* [TASK OBJECTIVE] Write out every line below that includes the word "none".

___ EXTRACTED DATA ___

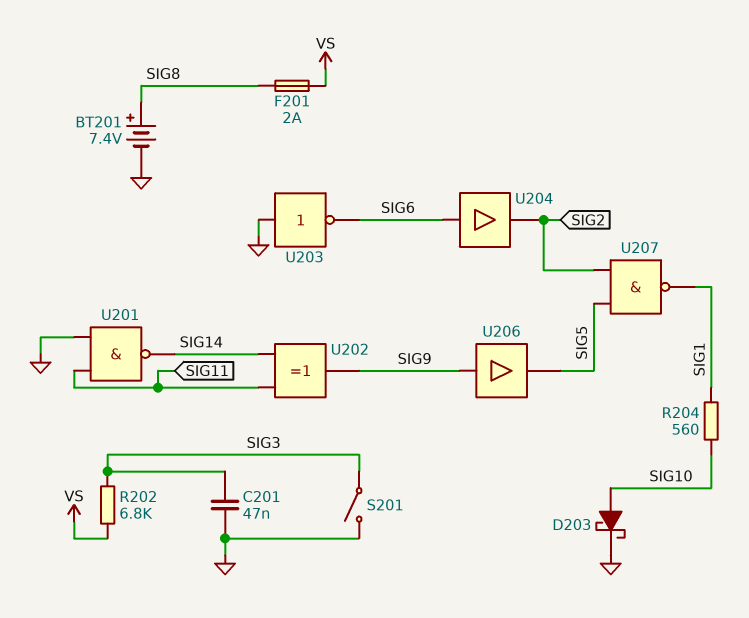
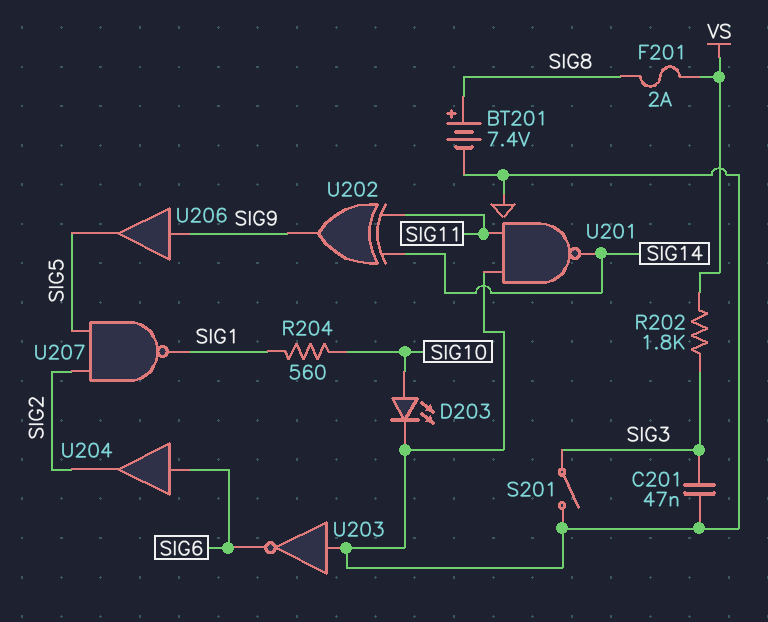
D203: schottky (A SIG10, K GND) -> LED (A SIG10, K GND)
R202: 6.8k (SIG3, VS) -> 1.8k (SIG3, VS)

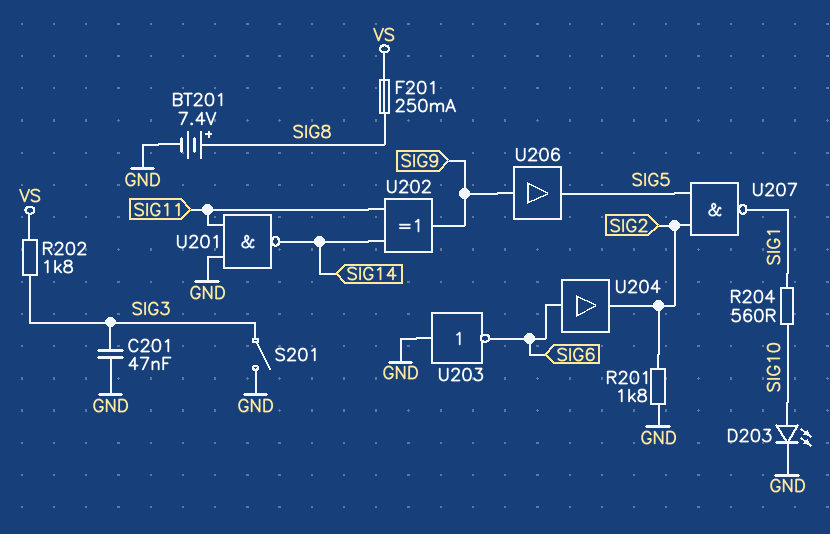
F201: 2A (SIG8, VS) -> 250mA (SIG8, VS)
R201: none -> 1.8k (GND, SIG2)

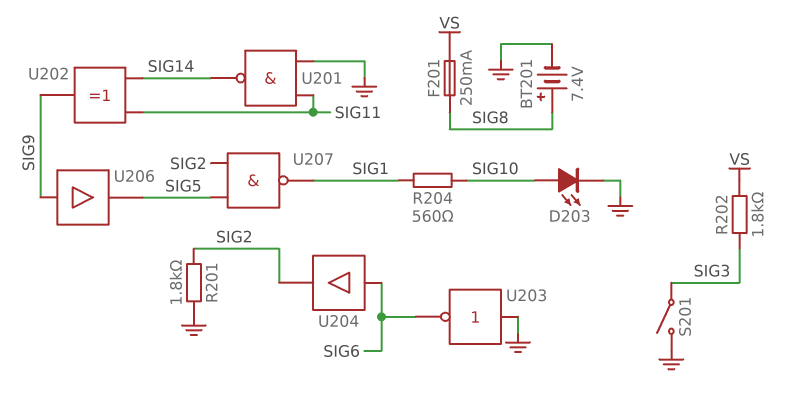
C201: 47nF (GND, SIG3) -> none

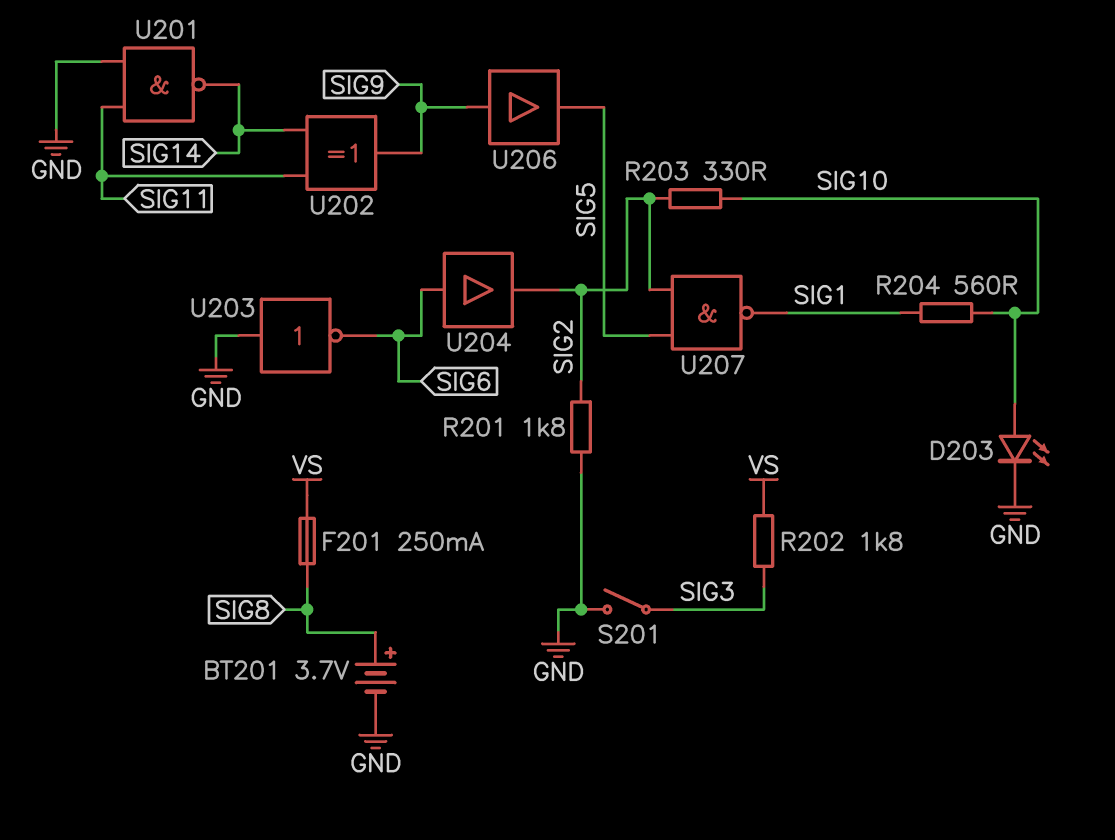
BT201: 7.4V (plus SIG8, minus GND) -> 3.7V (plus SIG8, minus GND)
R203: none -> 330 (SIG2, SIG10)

___
___ EXTRACTED DATA ___

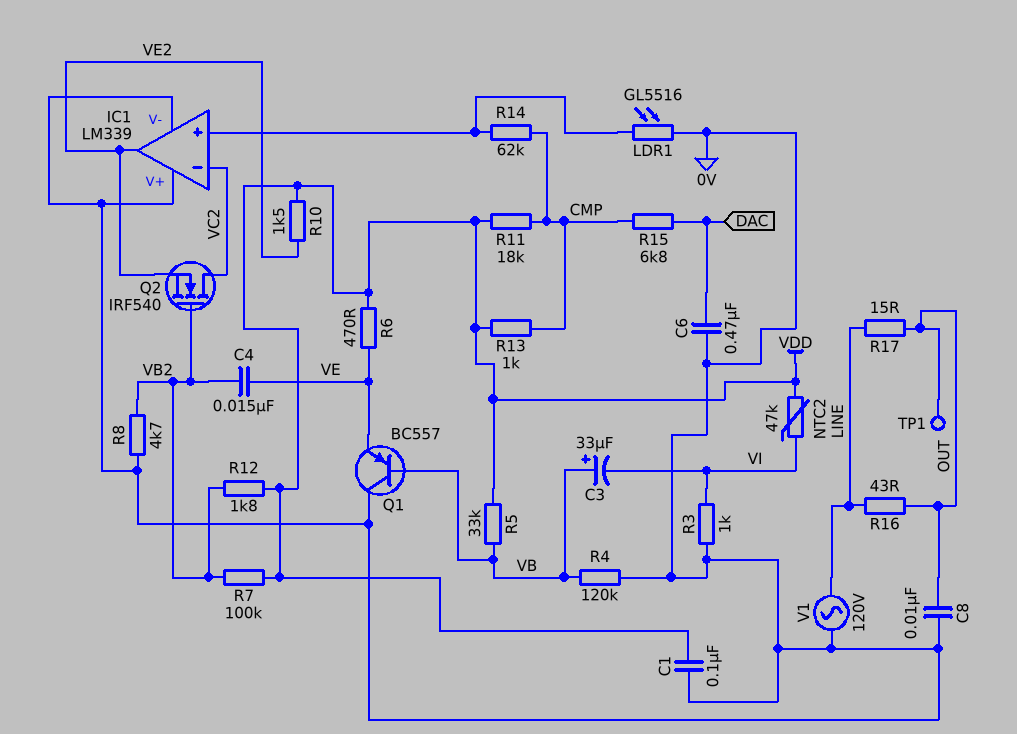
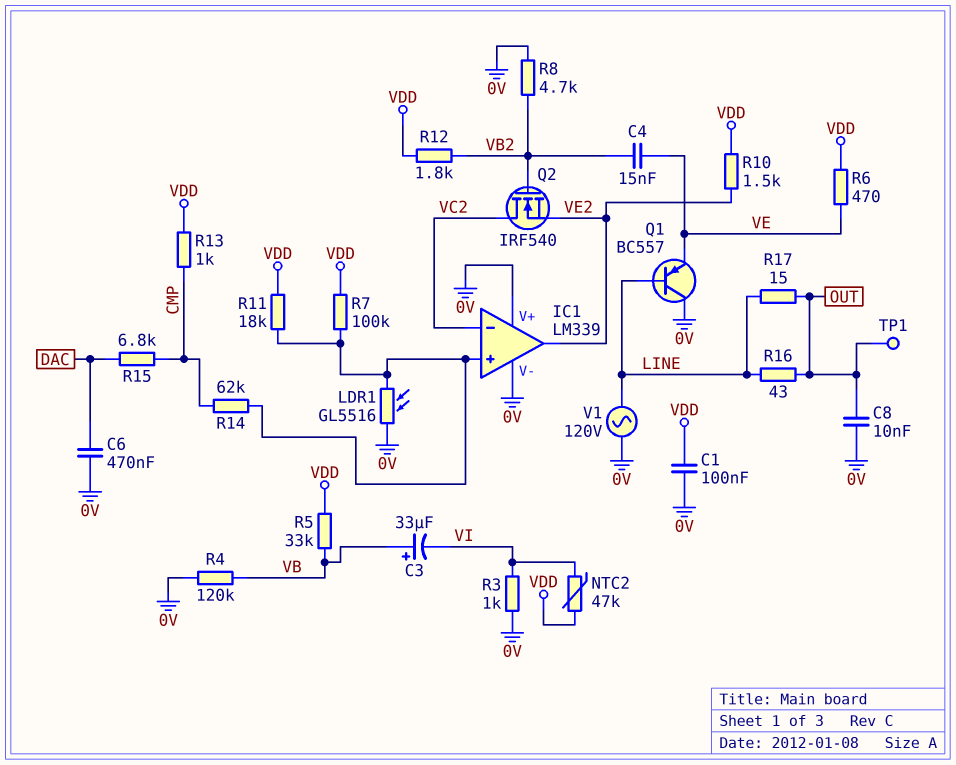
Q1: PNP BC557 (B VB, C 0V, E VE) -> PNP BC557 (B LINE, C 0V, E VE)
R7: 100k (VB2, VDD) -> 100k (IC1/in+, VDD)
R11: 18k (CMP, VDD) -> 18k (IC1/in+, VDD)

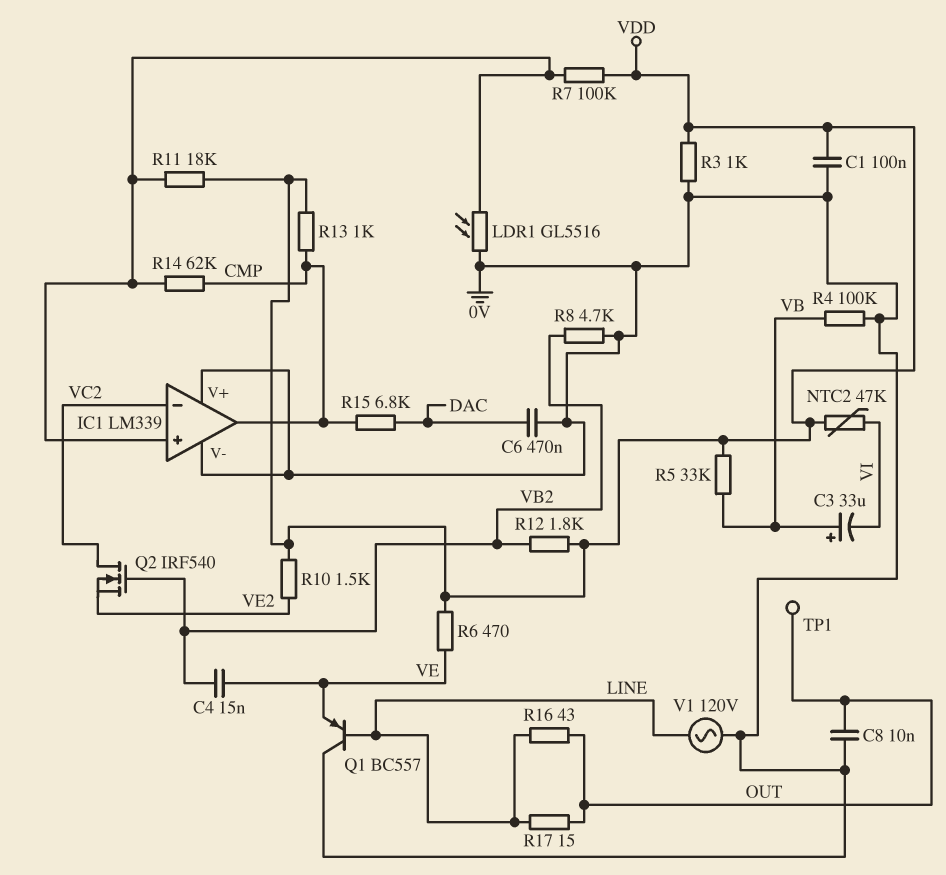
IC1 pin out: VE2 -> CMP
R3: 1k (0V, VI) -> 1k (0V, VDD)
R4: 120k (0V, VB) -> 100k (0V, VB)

___

* [SOLUTION TO THE PROBLEM]
R201: none -> 1.8k (GND, SIG2)
C201: 47nF (GND, SIG3) -> none
R203: none -> 330 (SIG2, SIG10)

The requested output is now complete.